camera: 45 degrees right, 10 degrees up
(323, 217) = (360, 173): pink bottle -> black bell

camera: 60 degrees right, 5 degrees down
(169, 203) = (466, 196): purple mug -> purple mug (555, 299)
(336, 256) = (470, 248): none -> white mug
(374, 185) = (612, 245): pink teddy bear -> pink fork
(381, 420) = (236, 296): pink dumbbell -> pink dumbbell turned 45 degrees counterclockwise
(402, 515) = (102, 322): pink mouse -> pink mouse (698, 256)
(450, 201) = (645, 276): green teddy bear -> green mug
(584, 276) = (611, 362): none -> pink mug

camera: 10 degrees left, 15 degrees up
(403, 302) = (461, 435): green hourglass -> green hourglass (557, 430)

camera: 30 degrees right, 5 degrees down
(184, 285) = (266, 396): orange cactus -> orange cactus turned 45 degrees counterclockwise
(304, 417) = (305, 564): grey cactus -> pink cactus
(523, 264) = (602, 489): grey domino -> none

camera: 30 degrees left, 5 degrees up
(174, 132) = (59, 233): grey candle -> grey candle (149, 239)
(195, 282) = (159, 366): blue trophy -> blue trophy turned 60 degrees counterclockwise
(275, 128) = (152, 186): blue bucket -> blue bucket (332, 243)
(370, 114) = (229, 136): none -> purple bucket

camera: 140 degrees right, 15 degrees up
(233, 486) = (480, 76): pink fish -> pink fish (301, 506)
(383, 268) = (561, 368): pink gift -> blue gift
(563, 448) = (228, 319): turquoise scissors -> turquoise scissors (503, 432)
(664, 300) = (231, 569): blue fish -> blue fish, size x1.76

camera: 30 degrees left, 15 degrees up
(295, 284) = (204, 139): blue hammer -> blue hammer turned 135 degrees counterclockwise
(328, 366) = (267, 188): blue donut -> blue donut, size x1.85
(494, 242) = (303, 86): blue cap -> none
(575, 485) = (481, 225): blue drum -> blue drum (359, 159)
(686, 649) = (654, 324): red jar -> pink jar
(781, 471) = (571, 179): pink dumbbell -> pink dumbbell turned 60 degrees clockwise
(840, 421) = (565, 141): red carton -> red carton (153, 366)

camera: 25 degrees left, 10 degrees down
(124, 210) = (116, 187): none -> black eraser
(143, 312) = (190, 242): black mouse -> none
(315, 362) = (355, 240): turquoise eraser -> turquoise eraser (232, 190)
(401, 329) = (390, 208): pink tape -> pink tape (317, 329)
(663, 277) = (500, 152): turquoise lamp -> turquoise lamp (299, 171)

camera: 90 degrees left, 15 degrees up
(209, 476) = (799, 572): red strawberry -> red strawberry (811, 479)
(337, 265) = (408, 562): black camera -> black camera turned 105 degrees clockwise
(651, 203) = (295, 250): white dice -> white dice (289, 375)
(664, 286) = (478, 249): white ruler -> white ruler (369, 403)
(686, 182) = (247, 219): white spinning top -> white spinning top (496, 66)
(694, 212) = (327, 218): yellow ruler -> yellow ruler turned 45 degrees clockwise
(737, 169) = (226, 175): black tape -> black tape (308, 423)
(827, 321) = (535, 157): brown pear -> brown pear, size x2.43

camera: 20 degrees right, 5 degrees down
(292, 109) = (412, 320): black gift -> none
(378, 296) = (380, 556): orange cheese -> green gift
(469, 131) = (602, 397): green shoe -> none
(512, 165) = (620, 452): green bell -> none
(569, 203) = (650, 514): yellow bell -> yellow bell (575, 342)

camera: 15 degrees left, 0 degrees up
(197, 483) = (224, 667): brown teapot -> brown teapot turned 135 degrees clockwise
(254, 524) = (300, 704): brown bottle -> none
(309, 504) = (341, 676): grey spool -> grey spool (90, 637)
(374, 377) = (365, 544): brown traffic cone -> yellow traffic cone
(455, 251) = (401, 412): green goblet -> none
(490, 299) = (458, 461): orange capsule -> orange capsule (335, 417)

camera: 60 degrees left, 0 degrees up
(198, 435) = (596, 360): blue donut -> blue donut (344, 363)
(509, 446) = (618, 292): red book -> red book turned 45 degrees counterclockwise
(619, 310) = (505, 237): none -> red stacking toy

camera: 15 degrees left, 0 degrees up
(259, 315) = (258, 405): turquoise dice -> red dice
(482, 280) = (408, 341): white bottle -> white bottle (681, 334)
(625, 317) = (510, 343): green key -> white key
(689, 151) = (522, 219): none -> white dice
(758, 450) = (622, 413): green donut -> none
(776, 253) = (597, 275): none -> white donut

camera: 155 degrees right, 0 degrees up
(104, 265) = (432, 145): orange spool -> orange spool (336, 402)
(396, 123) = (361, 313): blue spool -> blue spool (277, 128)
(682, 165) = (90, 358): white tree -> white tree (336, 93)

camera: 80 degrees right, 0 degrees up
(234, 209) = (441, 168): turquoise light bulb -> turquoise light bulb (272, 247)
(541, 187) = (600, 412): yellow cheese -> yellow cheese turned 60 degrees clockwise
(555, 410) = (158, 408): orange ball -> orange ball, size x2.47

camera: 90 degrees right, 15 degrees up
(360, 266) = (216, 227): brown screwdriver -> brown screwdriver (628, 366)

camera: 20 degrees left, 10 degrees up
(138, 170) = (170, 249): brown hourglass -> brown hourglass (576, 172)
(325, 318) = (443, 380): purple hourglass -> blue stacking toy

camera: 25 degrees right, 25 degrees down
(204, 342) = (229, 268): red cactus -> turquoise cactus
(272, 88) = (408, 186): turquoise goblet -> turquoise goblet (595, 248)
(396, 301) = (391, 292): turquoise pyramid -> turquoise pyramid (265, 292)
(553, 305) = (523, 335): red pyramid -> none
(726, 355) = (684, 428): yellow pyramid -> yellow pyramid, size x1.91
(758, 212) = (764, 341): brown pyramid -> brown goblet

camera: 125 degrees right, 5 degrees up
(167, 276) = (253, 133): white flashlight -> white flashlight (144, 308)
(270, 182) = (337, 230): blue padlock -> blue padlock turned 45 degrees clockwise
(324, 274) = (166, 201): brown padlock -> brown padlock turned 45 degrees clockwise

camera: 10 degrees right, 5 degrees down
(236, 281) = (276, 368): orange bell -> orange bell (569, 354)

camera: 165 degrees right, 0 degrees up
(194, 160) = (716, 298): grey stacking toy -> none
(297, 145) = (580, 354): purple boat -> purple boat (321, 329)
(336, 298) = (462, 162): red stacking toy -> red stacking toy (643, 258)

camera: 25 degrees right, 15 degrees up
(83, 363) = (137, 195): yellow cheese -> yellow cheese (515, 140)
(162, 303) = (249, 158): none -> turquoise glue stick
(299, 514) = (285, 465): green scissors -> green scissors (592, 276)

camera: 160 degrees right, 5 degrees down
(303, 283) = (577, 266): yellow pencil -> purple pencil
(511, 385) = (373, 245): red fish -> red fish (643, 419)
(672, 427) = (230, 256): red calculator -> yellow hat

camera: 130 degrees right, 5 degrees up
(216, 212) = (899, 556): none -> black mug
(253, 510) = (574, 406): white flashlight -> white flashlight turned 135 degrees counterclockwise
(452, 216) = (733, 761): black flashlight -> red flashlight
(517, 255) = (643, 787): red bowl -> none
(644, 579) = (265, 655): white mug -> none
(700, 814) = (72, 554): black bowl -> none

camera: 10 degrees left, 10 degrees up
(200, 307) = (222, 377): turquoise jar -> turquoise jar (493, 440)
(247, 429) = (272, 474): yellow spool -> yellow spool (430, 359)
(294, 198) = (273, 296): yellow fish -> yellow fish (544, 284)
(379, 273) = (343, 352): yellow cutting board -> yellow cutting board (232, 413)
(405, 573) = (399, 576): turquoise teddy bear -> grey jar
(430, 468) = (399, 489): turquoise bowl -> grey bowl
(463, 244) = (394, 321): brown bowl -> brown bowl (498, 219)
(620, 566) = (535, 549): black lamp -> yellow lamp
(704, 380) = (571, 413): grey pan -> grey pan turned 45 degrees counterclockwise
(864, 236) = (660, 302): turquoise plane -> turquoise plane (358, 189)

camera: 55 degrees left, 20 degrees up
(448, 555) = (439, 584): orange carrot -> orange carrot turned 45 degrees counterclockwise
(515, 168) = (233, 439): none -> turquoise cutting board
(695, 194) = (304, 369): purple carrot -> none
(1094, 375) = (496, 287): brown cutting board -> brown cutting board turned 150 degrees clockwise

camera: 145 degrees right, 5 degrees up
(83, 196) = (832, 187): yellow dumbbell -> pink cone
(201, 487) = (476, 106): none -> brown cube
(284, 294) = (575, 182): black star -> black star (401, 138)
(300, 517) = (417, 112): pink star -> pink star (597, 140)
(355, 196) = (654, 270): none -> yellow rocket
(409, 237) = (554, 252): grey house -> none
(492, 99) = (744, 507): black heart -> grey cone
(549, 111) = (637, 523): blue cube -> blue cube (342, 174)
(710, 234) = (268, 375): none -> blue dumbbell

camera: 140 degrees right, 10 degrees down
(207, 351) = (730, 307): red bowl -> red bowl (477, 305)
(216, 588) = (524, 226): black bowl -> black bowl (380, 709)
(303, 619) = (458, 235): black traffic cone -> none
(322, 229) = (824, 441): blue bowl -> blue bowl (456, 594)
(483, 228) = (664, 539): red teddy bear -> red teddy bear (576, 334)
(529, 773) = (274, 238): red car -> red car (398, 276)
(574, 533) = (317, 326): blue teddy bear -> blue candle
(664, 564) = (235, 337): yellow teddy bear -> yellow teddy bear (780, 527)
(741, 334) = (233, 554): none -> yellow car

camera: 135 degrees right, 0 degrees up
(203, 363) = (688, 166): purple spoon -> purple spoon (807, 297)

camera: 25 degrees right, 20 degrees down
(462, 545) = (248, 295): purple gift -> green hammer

*-*-*

### Task statement
Look above for the line holding "(303, 283) = (577, 266): yellow", then set down exactly that line and every line after it up to and including the line holding "(300, 517) = (417, 112): pink", with nothing else.

### Solution for this problem
(303, 283) = (577, 266): yellow pencil -> purple pencil
(511, 385) = (373, 245): red fish -> red fish (643, 419)
(672, 427) = (230, 256): red calculator -> yellow hat

camera: 130 degrees right, 5 degrees up
(216, 212) = (899, 556): none -> black mug
(253, 510) = (574, 406): white flashlight -> white flashlight turned 135 degrees counterclockwise
(452, 216) = (733, 761): black flashlight -> red flashlight
(517, 255) = (643, 787): red bowl -> none
(644, 579) = (265, 655): white mug -> none
(700, 814) = (72, 554): black bowl -> none

camera: 10 degrees left, 10 degrees up
(200, 307) = (222, 377): turquoise jar -> turquoise jar (493, 440)
(247, 429) = (272, 474): yellow spool -> yellow spool (430, 359)
(294, 198) = (273, 296): yellow fish -> yellow fish (544, 284)
(379, 273) = (343, 352): yellow cutting board -> yellow cutting board (232, 413)
(405, 573) = (399, 576): turquoise teddy bear -> grey jar
(430, 468) = (399, 489): turquoise bowl -> grey bowl
(463, 244) = (394, 321): brown bowl -> brown bowl (498, 219)
(620, 566) = (535, 549): black lamp -> yellow lamp
(704, 380) = (571, 413): grey pan -> grey pan turned 45 degrees counterclockwise
(864, 236) = (660, 302): turquoise plane -> turquoise plane (358, 189)

camera: 55 degrees left, 20 degrees up
(448, 555) = (439, 584): orange carrot -> orange carrot turned 45 degrees counterclockwise
(515, 168) = (233, 439): none -> turquoise cutting board
(695, 194) = (304, 369): purple carrot -> none
(1094, 375) = (496, 287): brown cutting board -> brown cutting board turned 150 degrees clockwise

camera: 145 degrees right, 5 degrees up
(83, 196) = (832, 187): yellow dumbbell -> pink cone
(201, 487) = (476, 106): none -> brown cube
(284, 294) = (575, 182): black star -> black star (401, 138)
(300, 517) = (417, 112): pink star -> pink star (597, 140)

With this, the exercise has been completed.